Records drawn from a dataset
══════

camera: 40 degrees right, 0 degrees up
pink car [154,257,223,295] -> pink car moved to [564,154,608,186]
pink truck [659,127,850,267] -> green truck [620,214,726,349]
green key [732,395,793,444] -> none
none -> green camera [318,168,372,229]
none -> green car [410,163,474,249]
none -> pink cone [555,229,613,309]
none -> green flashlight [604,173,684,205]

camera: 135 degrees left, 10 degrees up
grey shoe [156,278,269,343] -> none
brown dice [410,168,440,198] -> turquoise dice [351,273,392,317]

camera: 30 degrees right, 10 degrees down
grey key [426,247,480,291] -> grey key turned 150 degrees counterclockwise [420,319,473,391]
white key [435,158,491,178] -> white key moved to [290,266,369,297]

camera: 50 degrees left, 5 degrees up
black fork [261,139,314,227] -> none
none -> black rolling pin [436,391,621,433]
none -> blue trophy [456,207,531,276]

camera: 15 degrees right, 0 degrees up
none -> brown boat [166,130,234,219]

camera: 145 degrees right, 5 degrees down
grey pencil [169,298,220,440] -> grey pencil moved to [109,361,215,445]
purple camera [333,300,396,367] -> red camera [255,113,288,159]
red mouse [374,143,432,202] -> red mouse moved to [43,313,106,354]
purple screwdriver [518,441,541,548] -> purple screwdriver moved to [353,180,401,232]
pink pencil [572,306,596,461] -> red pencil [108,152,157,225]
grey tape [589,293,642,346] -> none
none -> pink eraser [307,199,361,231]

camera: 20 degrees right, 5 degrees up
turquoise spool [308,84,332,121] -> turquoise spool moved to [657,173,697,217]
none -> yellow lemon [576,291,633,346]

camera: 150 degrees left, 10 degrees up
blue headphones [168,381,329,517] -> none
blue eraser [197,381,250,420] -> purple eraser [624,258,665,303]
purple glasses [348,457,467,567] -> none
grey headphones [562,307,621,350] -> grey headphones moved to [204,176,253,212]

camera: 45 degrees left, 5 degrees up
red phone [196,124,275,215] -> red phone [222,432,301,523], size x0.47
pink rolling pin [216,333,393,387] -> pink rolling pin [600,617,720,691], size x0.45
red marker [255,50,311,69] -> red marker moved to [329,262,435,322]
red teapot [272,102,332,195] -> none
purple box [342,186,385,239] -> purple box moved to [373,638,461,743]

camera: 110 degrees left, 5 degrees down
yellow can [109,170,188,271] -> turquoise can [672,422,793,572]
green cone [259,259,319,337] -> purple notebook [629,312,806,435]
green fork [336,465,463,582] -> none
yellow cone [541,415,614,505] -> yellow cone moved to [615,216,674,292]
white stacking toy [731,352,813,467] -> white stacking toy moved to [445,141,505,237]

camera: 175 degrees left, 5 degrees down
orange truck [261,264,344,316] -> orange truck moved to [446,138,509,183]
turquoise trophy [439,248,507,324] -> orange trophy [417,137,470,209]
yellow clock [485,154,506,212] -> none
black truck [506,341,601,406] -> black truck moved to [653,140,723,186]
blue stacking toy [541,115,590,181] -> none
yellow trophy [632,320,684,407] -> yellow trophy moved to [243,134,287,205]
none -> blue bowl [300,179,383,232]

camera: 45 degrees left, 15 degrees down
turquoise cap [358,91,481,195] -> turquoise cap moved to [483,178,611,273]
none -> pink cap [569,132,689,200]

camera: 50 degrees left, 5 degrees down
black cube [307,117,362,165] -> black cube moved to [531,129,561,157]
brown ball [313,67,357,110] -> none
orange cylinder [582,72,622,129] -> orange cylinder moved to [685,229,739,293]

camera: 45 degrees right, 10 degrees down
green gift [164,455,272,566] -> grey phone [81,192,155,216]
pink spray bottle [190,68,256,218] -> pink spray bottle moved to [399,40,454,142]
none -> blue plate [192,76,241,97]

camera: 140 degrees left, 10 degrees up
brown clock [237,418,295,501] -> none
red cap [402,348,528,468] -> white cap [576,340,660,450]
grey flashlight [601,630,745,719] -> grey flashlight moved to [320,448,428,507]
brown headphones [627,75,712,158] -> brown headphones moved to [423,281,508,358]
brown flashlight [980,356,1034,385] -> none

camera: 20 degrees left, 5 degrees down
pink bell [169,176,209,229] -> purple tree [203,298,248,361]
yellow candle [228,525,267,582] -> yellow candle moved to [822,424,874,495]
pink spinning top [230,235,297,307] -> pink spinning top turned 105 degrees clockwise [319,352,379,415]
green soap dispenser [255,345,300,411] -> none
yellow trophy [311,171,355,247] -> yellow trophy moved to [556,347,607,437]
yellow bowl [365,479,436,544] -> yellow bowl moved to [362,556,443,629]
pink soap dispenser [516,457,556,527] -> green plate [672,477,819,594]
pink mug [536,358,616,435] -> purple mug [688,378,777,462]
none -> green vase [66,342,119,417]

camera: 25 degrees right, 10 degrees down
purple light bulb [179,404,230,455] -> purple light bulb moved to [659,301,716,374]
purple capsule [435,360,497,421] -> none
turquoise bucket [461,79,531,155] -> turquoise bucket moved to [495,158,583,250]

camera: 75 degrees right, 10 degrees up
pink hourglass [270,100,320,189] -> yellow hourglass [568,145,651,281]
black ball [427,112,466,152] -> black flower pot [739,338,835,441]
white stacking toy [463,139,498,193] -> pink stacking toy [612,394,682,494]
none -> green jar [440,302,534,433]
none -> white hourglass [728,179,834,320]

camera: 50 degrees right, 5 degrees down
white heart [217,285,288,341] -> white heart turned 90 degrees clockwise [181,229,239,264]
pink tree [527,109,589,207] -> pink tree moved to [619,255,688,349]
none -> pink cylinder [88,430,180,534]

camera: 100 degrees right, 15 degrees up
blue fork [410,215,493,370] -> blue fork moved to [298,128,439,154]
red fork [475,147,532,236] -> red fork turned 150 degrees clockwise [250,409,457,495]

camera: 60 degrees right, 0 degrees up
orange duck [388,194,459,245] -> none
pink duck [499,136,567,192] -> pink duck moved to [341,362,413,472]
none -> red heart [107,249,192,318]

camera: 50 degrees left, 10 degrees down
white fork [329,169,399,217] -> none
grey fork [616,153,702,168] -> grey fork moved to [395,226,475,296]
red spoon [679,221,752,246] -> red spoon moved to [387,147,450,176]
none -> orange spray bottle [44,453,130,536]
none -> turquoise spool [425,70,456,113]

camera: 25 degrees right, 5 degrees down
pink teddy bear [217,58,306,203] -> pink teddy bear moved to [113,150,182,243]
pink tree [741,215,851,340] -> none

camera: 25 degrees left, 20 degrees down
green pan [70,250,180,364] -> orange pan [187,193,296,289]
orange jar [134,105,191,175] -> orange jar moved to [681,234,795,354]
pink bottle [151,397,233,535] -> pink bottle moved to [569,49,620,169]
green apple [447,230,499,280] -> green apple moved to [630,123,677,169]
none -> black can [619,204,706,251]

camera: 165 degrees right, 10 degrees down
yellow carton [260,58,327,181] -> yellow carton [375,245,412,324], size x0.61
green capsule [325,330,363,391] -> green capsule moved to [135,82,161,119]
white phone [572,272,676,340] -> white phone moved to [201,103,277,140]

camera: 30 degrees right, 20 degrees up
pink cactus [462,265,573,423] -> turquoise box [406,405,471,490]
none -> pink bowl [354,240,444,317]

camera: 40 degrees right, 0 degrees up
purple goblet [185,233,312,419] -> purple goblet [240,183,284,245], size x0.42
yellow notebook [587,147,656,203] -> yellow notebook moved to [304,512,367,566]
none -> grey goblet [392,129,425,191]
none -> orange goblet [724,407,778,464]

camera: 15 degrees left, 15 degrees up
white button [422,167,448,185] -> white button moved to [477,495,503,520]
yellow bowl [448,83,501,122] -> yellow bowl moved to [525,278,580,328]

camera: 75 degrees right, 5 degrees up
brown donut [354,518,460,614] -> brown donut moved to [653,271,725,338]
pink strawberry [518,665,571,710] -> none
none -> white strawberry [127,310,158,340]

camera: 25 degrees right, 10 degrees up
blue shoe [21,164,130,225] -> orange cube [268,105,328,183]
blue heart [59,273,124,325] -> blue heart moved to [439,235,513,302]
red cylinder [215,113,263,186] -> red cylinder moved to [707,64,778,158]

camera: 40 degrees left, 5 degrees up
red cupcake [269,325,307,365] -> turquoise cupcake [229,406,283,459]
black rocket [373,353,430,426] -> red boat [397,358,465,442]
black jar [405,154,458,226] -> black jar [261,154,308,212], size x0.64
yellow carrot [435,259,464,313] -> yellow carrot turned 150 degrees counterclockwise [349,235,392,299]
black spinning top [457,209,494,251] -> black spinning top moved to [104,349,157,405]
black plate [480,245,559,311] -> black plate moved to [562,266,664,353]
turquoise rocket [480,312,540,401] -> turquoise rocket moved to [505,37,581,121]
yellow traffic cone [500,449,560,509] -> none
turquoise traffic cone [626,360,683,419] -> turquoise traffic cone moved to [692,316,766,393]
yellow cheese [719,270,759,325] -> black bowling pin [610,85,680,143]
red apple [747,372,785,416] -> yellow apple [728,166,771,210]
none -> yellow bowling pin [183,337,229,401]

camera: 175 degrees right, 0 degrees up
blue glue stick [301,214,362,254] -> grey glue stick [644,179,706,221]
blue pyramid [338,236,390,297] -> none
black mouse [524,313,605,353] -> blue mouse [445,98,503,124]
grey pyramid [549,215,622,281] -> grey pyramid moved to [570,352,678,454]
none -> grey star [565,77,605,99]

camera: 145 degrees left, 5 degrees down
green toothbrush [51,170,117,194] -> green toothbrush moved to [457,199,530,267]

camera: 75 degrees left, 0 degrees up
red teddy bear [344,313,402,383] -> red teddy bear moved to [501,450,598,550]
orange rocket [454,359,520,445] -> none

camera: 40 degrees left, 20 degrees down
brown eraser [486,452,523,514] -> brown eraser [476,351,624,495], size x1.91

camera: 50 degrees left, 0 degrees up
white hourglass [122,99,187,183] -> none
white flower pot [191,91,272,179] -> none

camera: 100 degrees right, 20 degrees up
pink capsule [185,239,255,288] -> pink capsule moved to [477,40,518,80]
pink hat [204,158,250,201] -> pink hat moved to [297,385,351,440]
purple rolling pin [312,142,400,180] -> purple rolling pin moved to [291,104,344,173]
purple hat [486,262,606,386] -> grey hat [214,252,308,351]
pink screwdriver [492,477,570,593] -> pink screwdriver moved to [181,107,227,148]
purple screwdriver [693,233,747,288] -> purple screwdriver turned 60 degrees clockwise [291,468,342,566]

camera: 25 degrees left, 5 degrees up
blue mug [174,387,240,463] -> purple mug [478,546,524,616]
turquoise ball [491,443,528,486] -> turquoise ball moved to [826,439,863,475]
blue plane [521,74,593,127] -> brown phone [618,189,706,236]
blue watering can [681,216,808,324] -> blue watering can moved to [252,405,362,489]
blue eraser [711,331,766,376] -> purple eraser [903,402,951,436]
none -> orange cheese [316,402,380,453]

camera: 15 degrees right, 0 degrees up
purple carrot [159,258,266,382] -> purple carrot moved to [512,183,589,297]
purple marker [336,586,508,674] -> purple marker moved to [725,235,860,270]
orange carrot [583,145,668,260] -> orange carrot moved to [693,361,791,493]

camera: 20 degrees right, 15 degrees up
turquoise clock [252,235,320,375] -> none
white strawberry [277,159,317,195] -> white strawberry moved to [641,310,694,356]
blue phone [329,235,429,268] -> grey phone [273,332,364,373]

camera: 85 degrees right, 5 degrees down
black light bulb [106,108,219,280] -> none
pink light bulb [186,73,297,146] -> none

══════

Line count for "cone": count the lines of the records above that contain it and give only the number.

5